Data provided -
··········
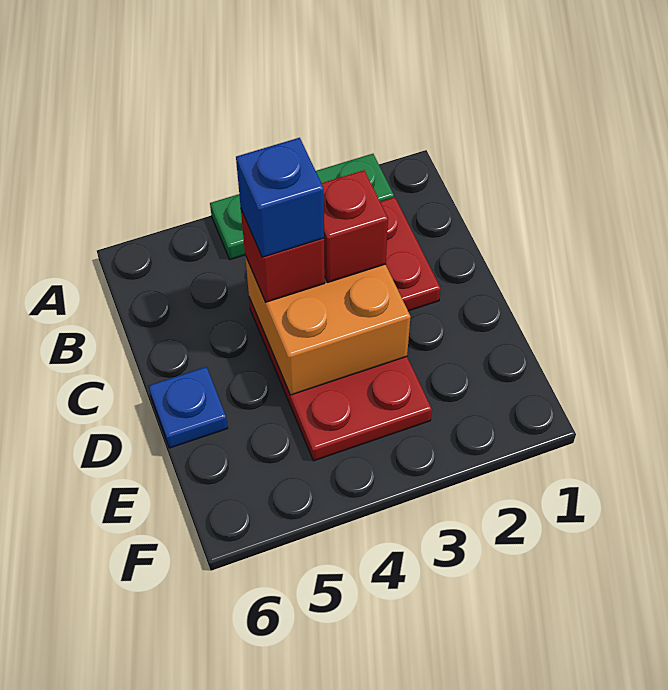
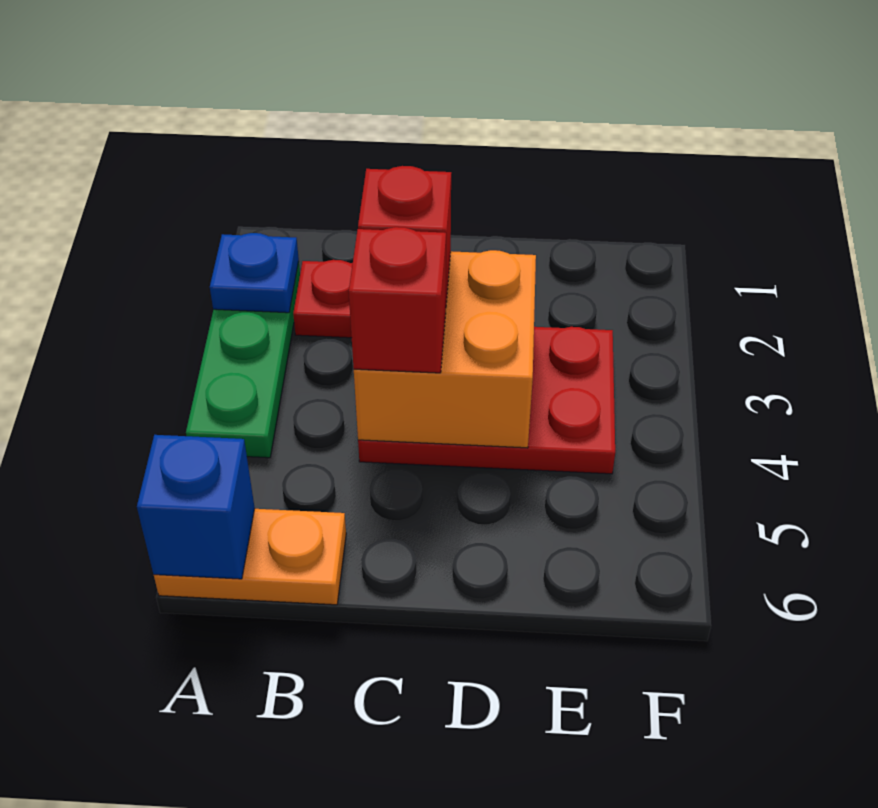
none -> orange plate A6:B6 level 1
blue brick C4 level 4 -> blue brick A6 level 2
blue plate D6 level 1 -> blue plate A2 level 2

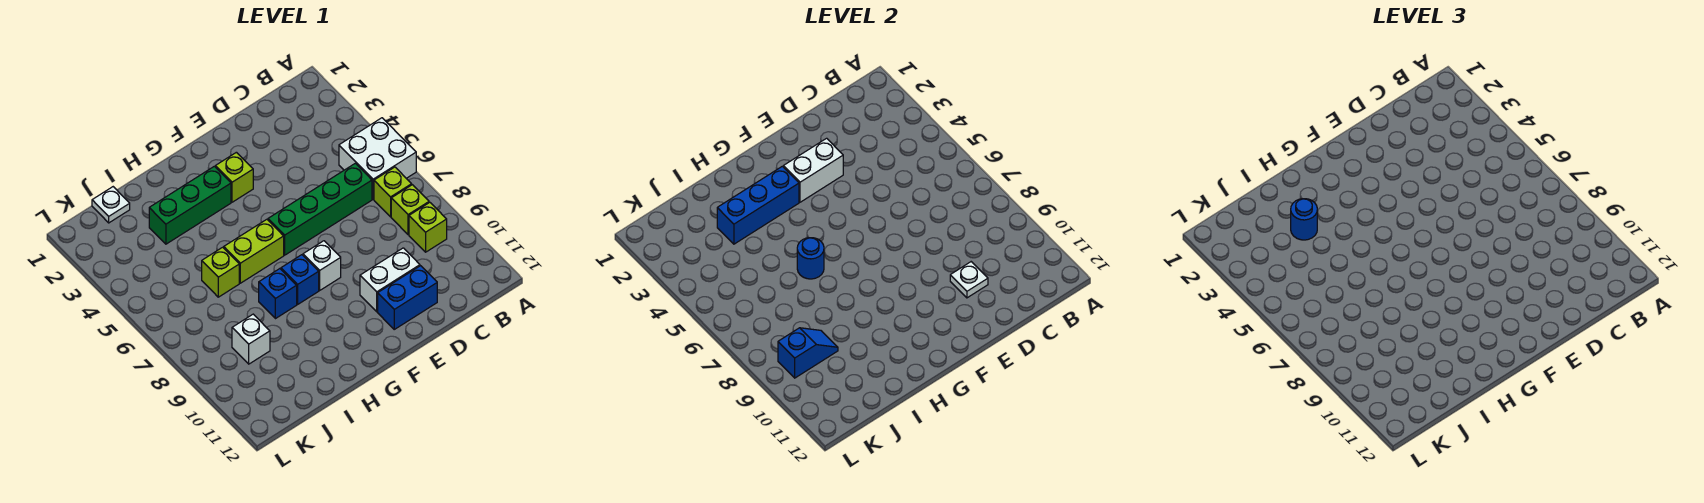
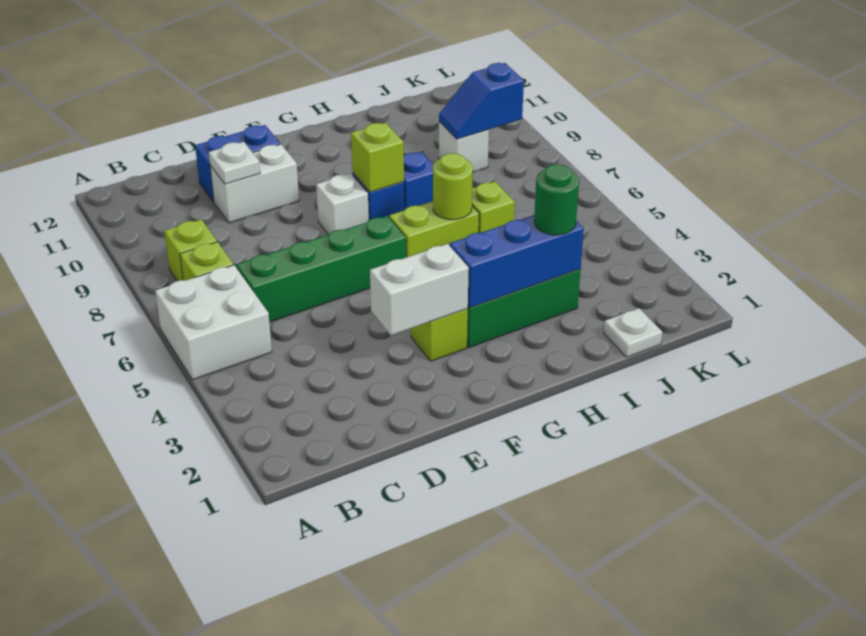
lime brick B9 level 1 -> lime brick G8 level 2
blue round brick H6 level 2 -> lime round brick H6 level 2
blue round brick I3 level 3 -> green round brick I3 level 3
··········
What is expected - Please go through the data above and copy each line that has the word "blue".

Response below -
blue brick C4 level 4 -> blue brick A6 level 2
blue plate D6 level 1 -> blue plate A2 level 2
blue round brick H6 level 2 -> lime round brick H6 level 2
blue round brick I3 level 3 -> green round brick I3 level 3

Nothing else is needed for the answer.